◆ **What is expected**
Copy out every line of the data exactly; do not include the images.

◆ **Information provided**
[Start of Attachment]
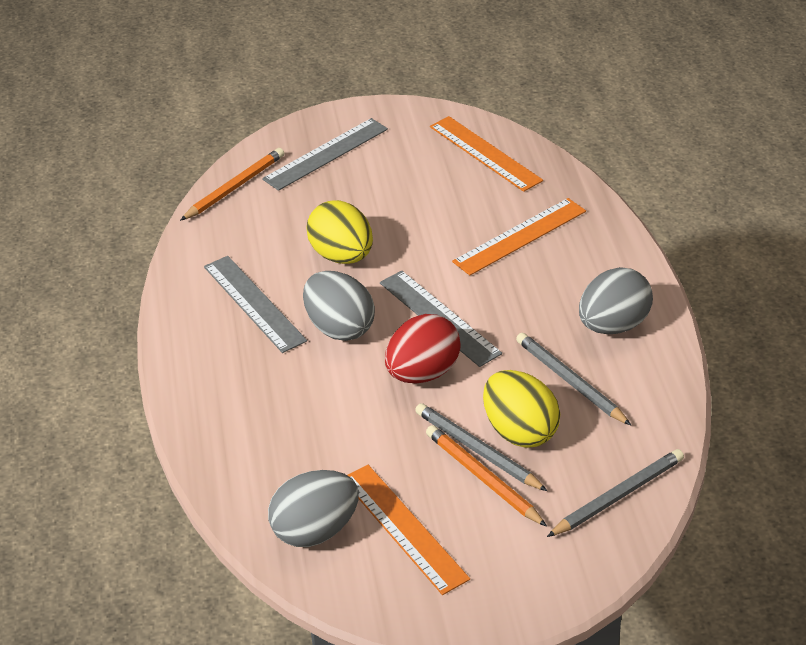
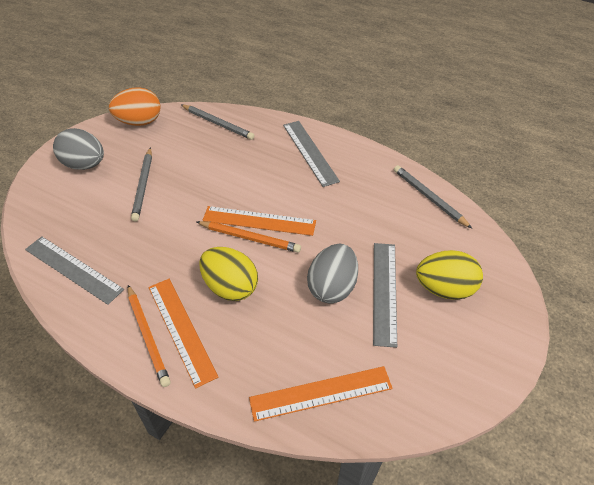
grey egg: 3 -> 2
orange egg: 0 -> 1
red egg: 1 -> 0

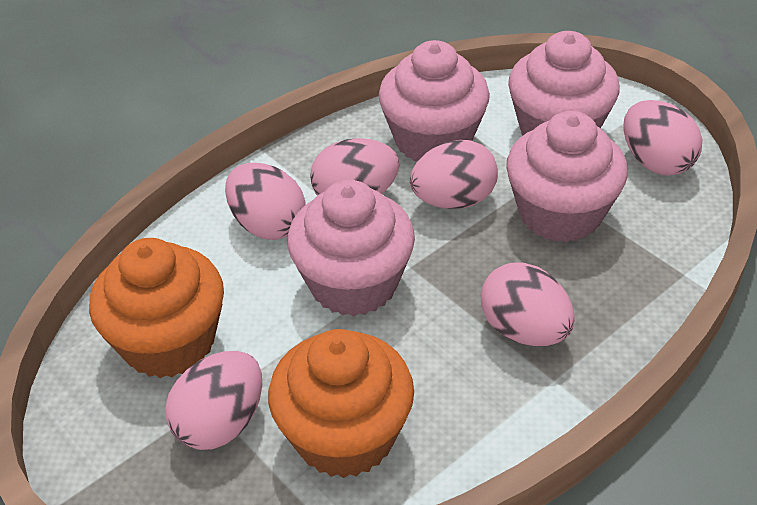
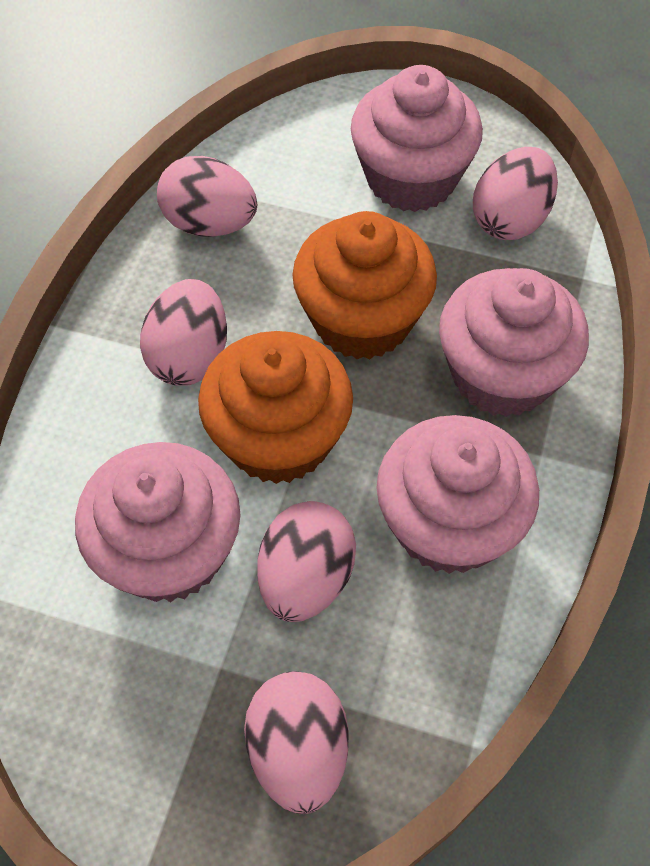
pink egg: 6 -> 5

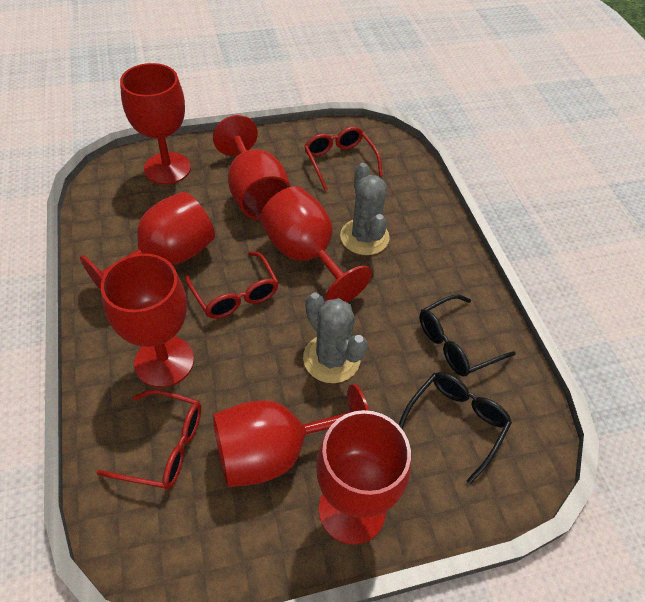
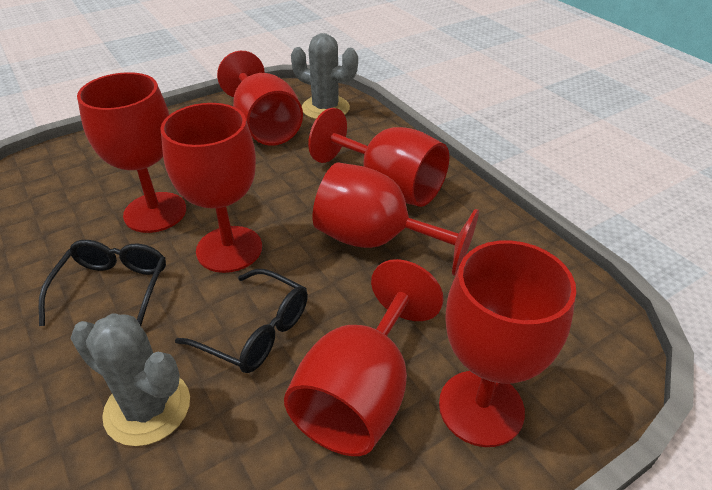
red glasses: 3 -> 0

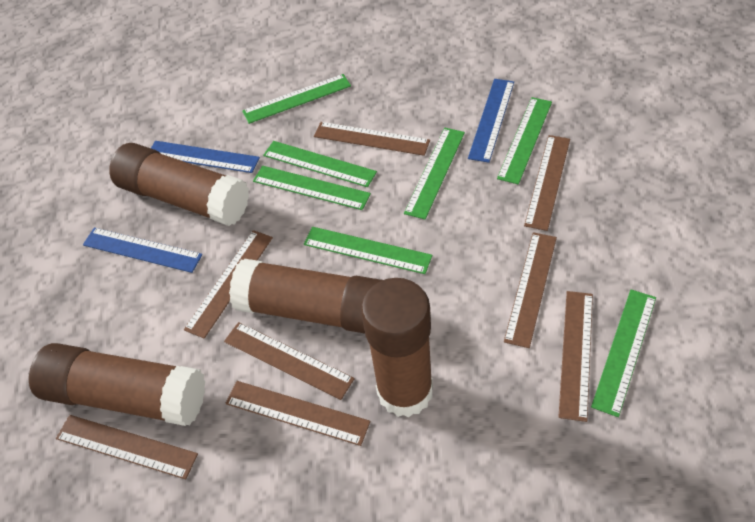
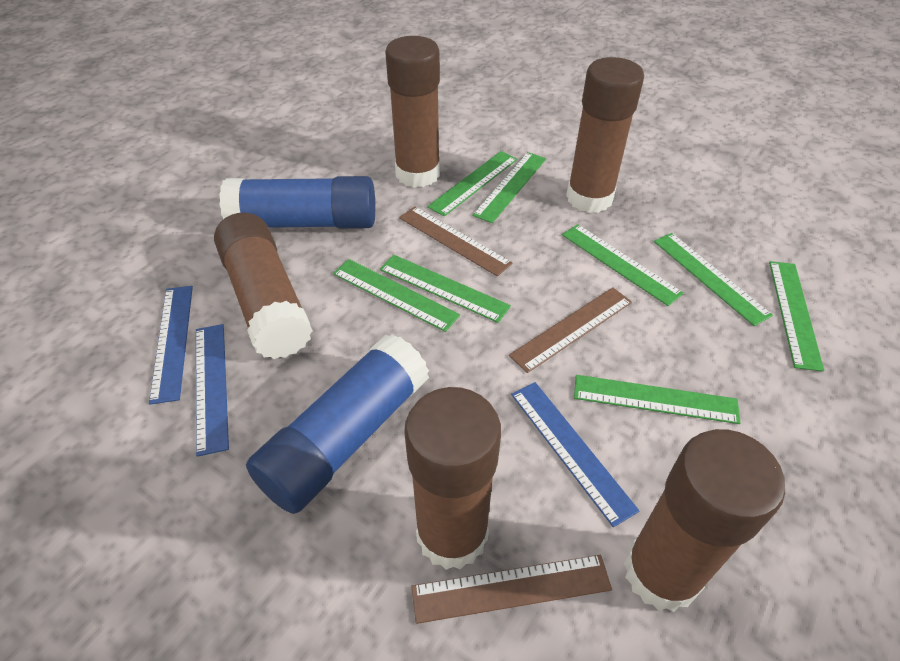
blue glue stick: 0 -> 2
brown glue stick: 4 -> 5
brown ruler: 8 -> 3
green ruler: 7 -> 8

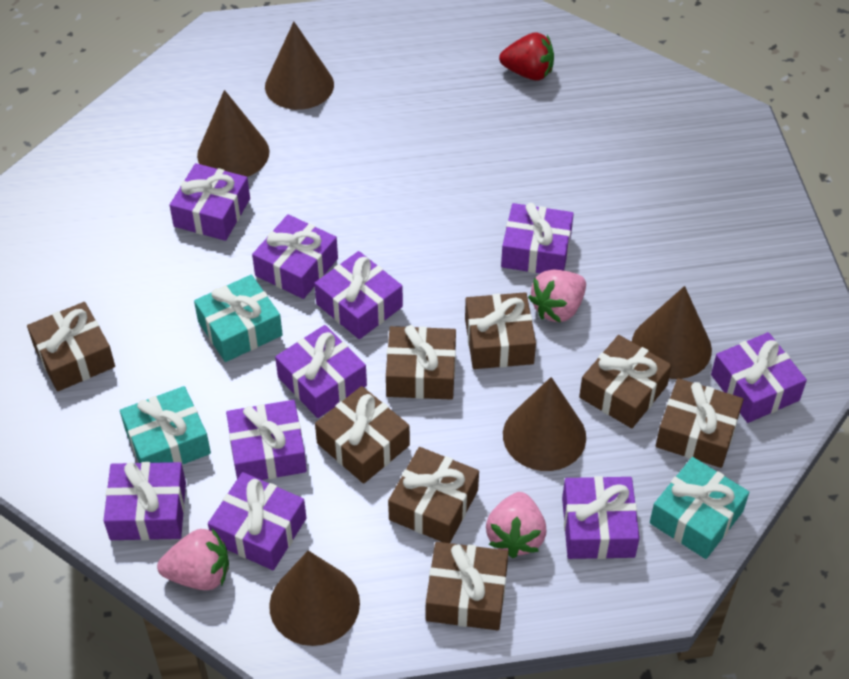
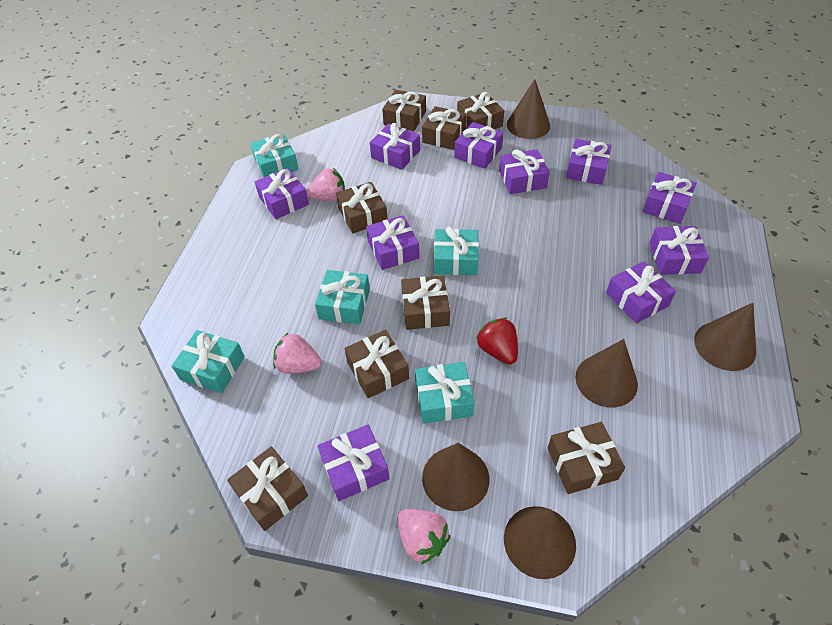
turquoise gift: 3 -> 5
[End of Attachment]
◆ **Response to this task**
grey egg: 3 -> 2
orange egg: 0 -> 1
red egg: 1 -> 0

pink egg: 6 -> 5

red glasses: 3 -> 0

blue glue stick: 0 -> 2
brown glue stick: 4 -> 5
brown ruler: 8 -> 3
green ruler: 7 -> 8

turquoise gift: 3 -> 5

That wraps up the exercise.